THE PROBLEM
Look through the listing below and write out exactly the lines from the line with "(601, 214) = (317, 389): orange" to the line with "(740, 305) = (148, 439): pink", both included, and no others.

ENTRIES SUPPLIED
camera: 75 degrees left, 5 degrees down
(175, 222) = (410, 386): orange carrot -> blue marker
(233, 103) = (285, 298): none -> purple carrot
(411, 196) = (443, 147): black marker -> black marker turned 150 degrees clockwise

==

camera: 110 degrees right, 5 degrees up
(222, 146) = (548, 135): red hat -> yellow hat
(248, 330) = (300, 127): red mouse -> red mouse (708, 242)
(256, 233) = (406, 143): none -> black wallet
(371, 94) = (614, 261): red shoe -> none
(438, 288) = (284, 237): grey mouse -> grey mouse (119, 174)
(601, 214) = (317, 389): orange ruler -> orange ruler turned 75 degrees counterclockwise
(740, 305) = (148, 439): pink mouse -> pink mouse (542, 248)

---

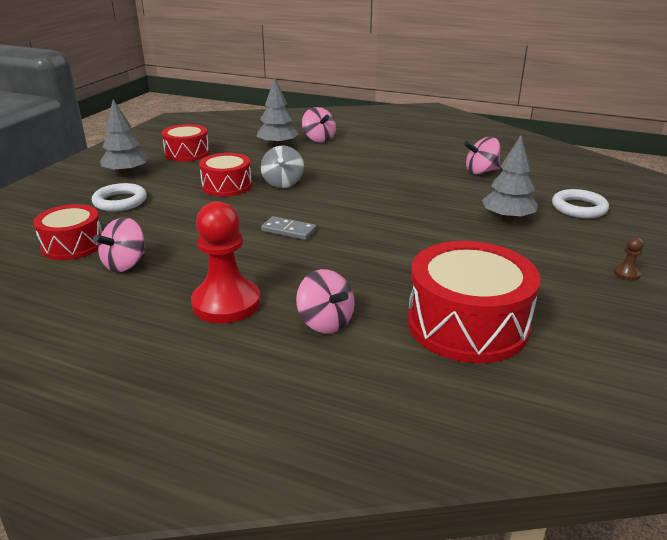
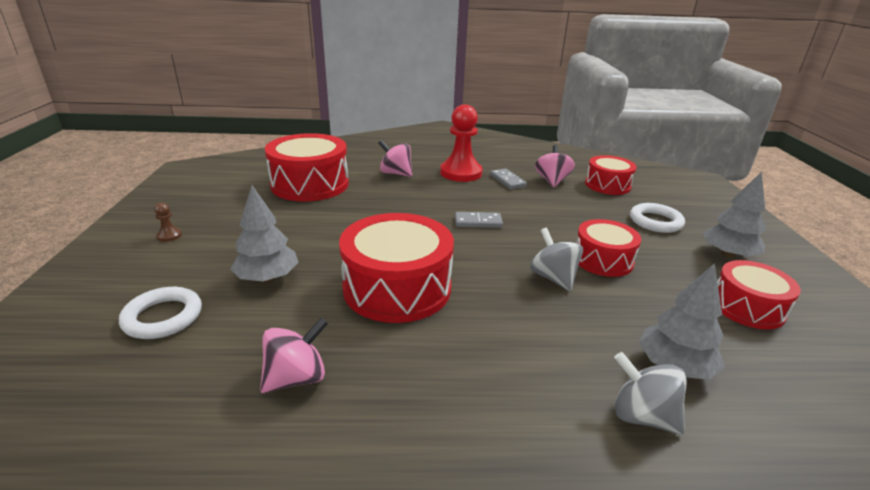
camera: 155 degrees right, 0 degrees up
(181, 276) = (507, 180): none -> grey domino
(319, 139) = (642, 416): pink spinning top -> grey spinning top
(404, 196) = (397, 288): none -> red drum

THE COMPLETED TASK
(601, 214) = (317, 389): orange ruler -> orange ruler turned 75 degrees counterclockwise
(740, 305) = (148, 439): pink mouse -> pink mouse (542, 248)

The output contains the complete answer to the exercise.